#### PROVIDED MATERIAL

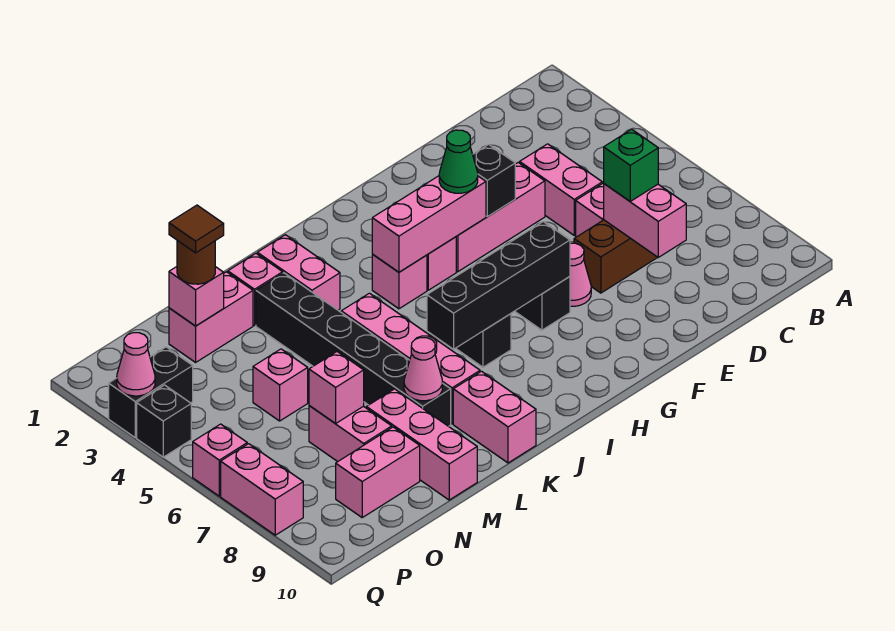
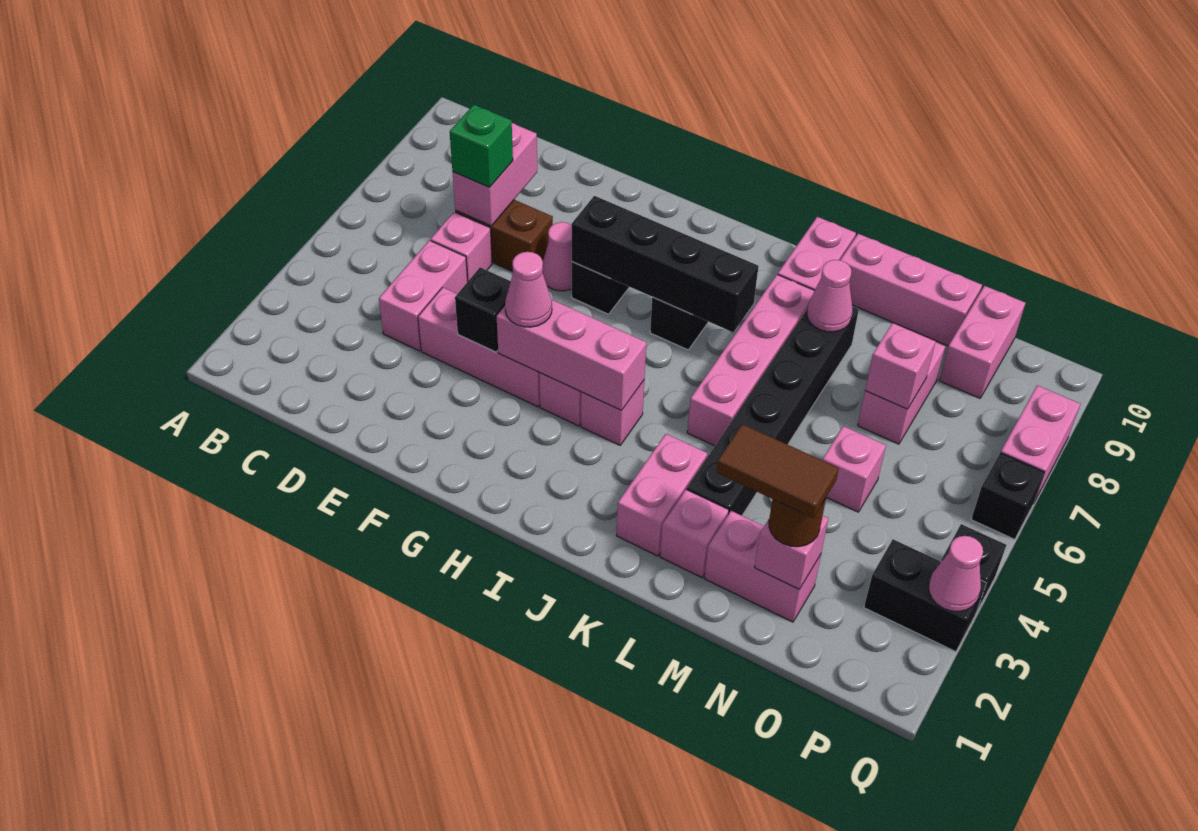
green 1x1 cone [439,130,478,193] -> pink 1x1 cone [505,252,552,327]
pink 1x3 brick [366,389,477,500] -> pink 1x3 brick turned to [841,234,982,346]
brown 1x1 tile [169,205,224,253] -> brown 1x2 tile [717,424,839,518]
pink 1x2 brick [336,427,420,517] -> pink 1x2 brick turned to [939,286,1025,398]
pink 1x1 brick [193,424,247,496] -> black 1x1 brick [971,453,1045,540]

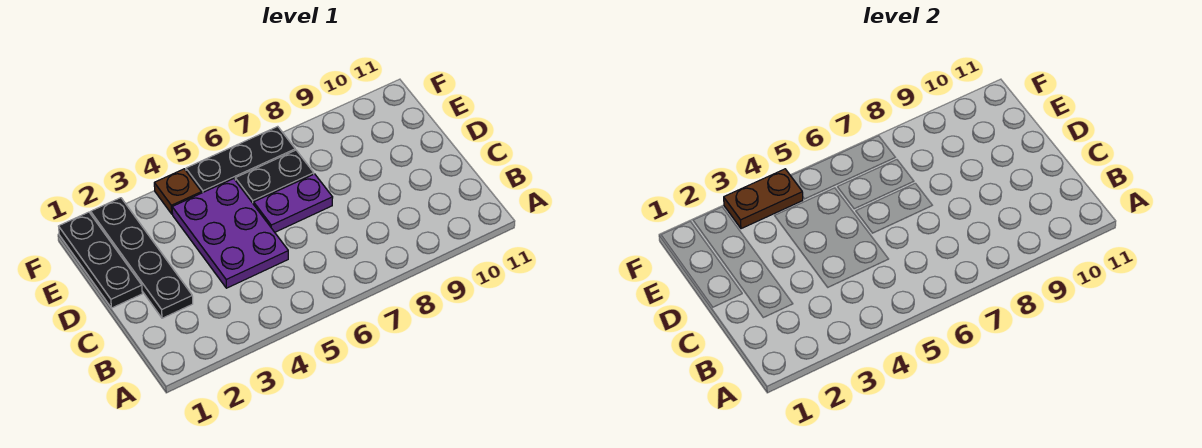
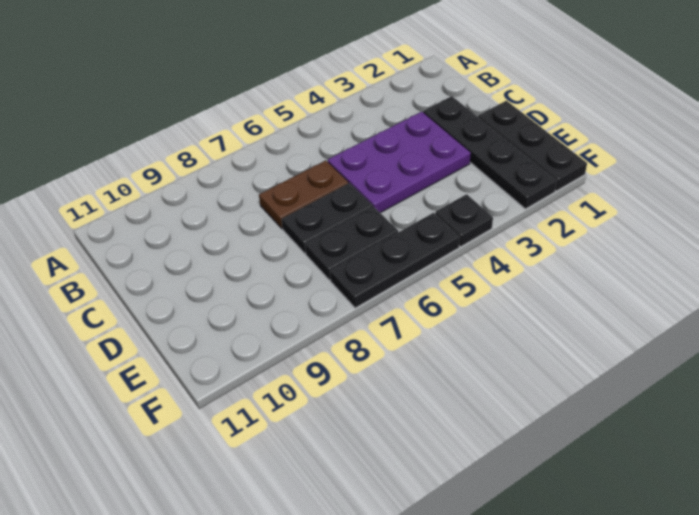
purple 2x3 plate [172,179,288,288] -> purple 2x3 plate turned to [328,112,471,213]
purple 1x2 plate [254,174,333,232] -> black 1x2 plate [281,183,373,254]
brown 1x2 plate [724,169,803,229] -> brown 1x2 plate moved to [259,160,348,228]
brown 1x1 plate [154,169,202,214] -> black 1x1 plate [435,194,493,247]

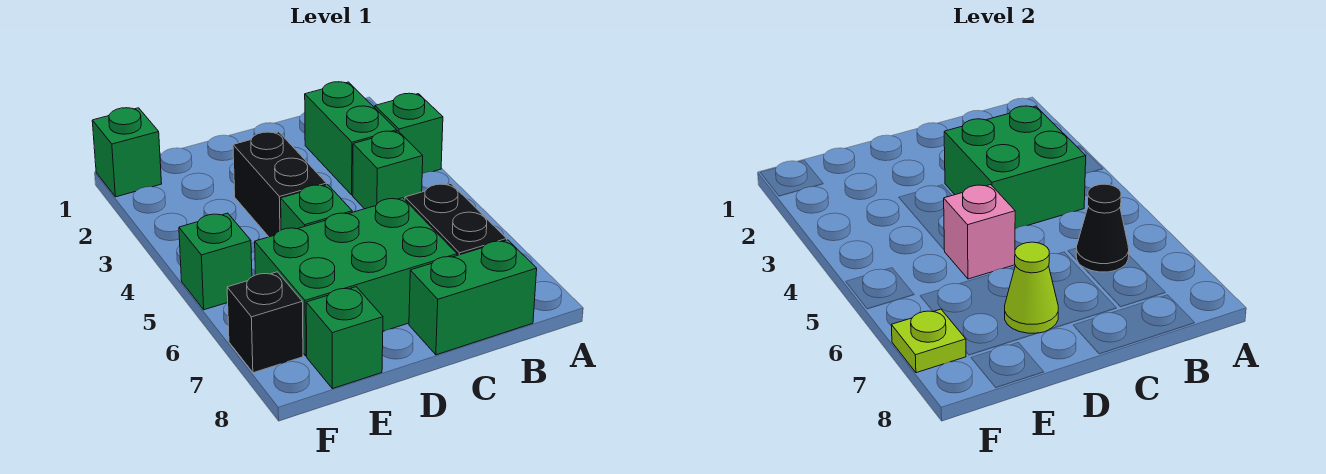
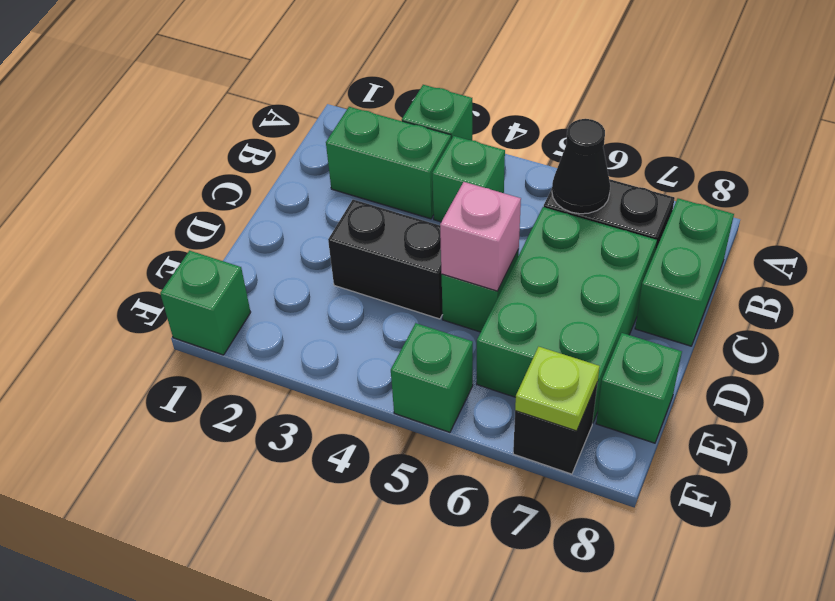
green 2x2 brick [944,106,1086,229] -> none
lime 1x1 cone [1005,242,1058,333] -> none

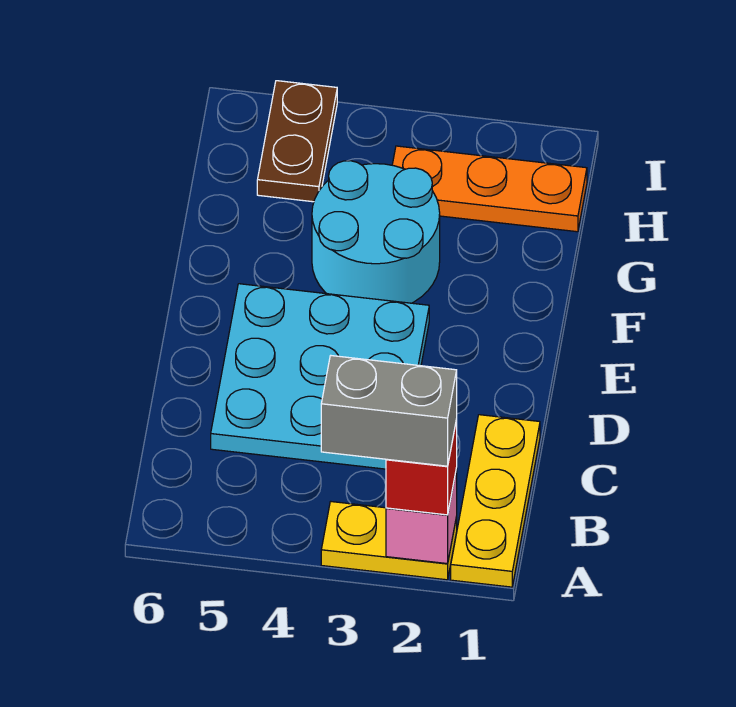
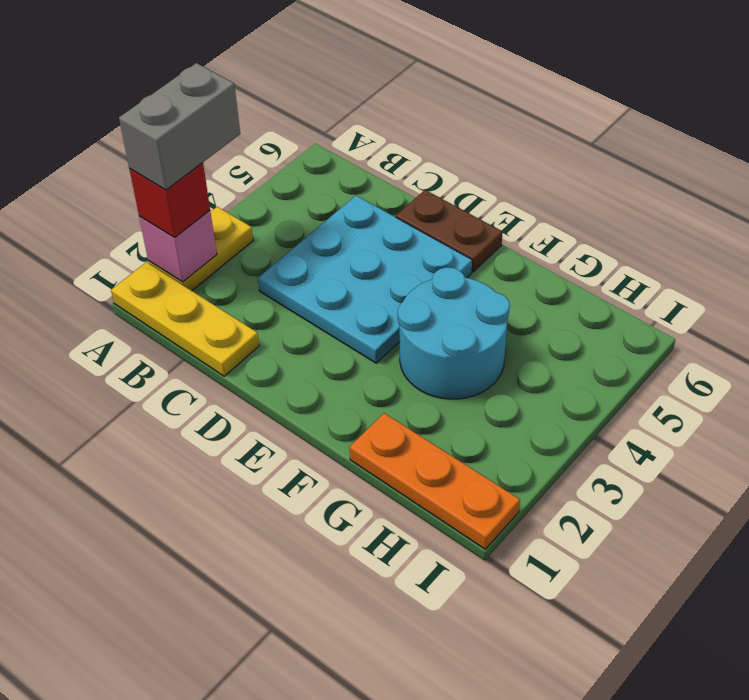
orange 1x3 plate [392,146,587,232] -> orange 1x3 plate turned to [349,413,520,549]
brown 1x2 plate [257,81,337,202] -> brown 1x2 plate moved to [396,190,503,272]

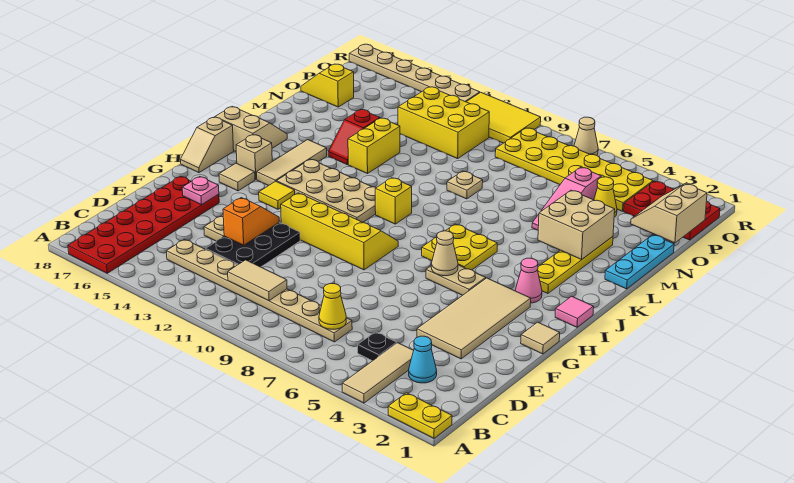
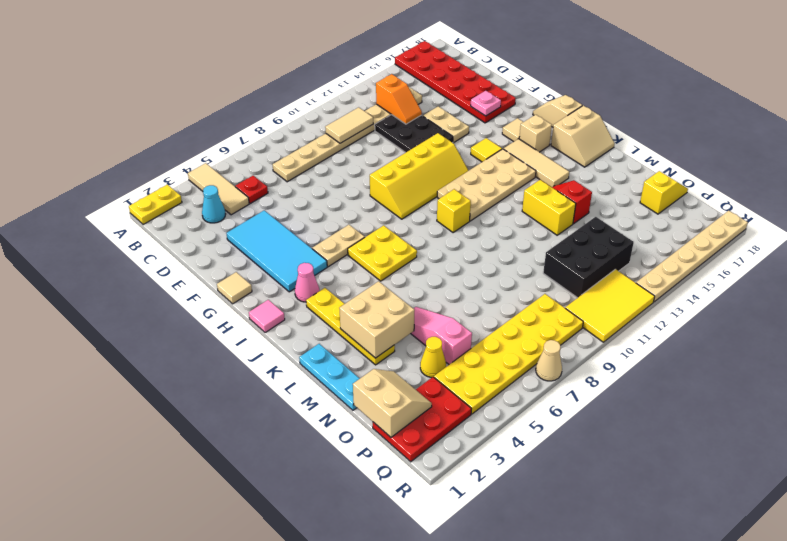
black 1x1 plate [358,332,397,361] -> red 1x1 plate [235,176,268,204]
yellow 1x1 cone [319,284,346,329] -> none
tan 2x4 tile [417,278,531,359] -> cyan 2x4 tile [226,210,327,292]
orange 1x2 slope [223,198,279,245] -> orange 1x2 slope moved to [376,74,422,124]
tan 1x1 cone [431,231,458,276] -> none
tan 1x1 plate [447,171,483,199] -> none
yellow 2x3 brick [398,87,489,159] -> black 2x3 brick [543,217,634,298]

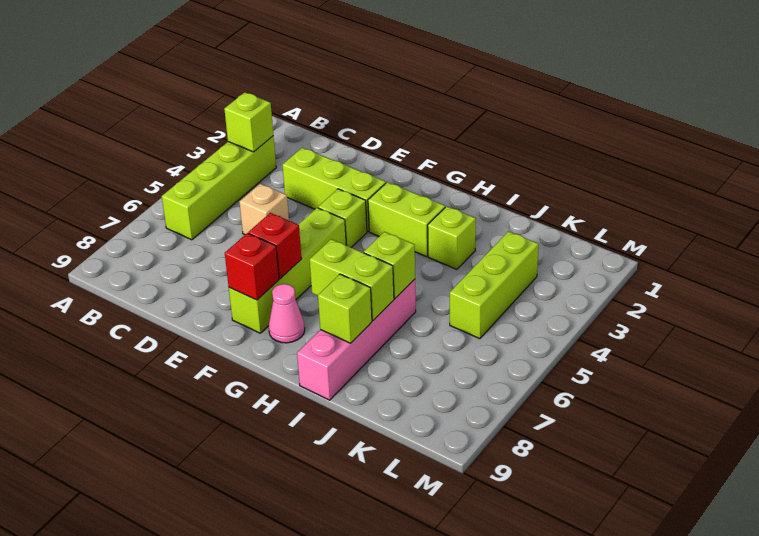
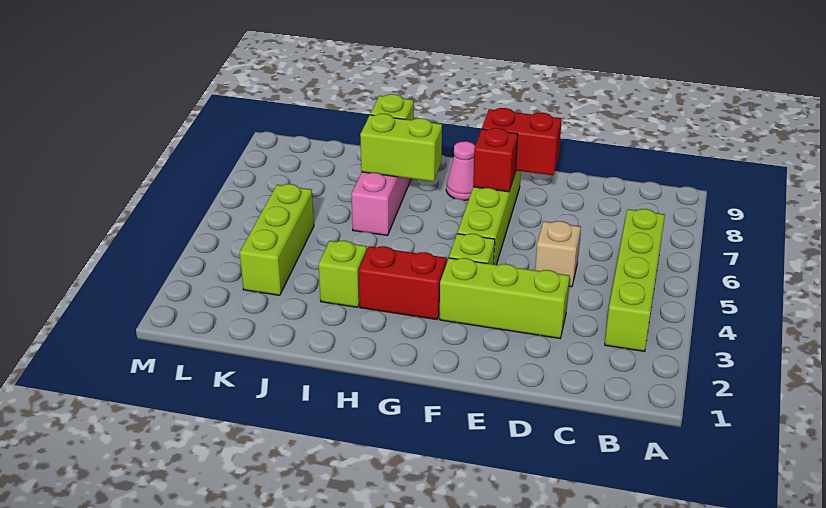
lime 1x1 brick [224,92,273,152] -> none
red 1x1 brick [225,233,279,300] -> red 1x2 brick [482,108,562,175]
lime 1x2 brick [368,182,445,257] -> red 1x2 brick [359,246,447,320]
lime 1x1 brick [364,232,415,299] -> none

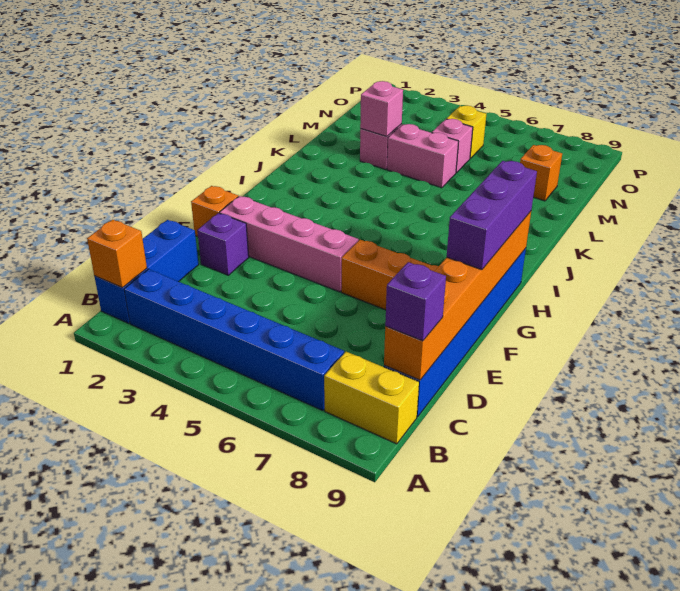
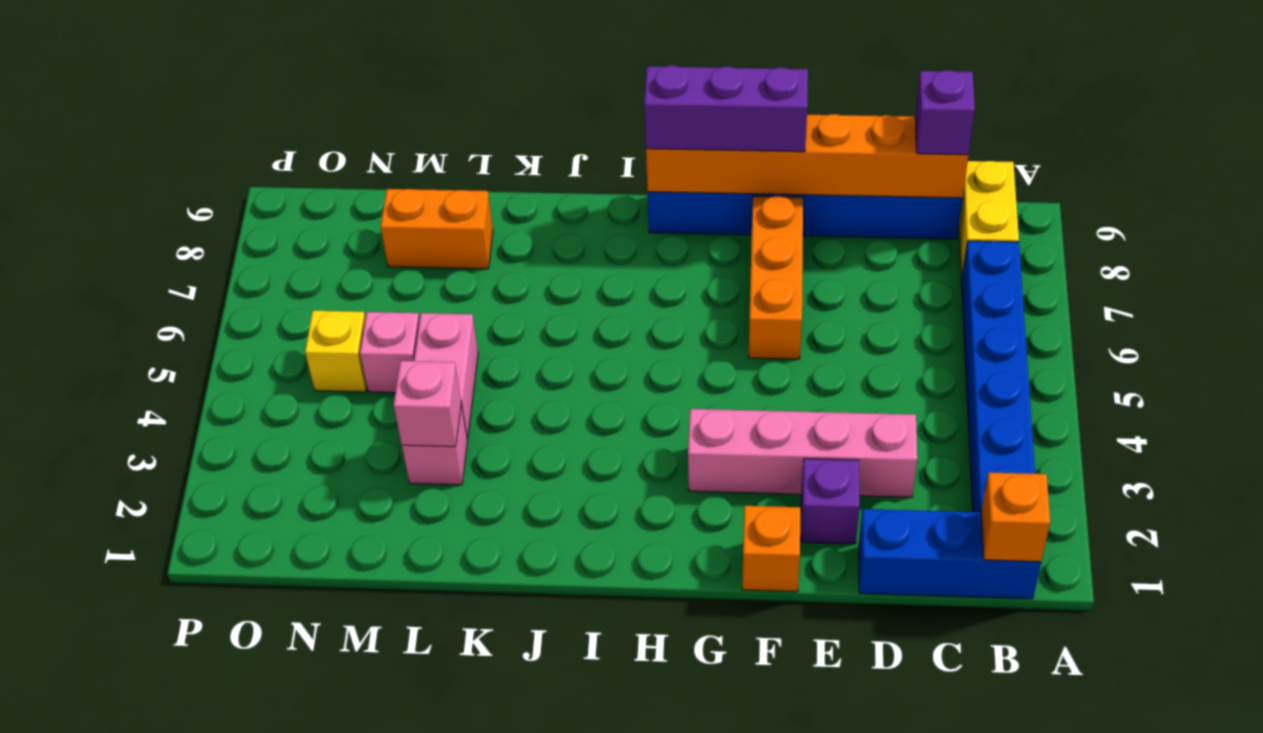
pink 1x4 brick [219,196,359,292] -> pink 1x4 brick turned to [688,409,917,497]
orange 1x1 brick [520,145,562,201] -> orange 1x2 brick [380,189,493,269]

########

TASK GOAL: Each entry above must be repeated word for word, minus its images.

SOLUTION TO THE PROBLEM:
green 1x1 cone [439,130,478,193] -> pink 1x1 cone [505,252,552,327]
pink 1x3 brick [366,389,477,500] -> pink 1x3 brick turned to [841,234,982,346]
brown 1x1 tile [169,205,224,253] -> brown 1x2 tile [717,424,839,518]
pink 1x2 brick [336,427,420,517] -> pink 1x2 brick turned to [939,286,1025,398]
pink 1x1 brick [193,424,247,496] -> black 1x1 brick [971,453,1045,540]

purple 2x3 plate [172,179,288,288] -> purple 2x3 plate turned to [328,112,471,213]
purple 1x2 plate [254,174,333,232] -> black 1x2 plate [281,183,373,254]
brown 1x2 plate [724,169,803,229] -> brown 1x2 plate moved to [259,160,348,228]
brown 1x1 plate [154,169,202,214] -> black 1x1 plate [435,194,493,247]

green 2x2 brick [944,106,1086,229] -> none
lime 1x1 cone [1005,242,1058,333] -> none

orange 1x3 plate [392,146,587,232] -> orange 1x3 plate turned to [349,413,520,549]
brown 1x2 plate [257,81,337,202] -> brown 1x2 plate moved to [396,190,503,272]

black 1x1 plate [358,332,397,361] -> red 1x1 plate [235,176,268,204]
yellow 1x1 cone [319,284,346,329] -> none
tan 2x4 tile [417,278,531,359] -> cyan 2x4 tile [226,210,327,292]
orange 1x2 slope [223,198,279,245] -> orange 1x2 slope moved to [376,74,422,124]
tan 1x1 cone [431,231,458,276] -> none
tan 1x1 plate [447,171,483,199] -> none
yellow 2x3 brick [398,87,489,159] -> black 2x3 brick [543,217,634,298]

lime 1x1 brick [224,92,273,152] -> none
red 1x1 brick [225,233,279,300] -> red 1x2 brick [482,108,562,175]
lime 1x2 brick [368,182,445,257] -> red 1x2 brick [359,246,447,320]
lime 1x1 brick [364,232,415,299] -> none

pink 1x4 brick [219,196,359,292] -> pink 1x4 brick turned to [688,409,917,497]
orange 1x1 brick [520,145,562,201] -> orange 1x2 brick [380,189,493,269]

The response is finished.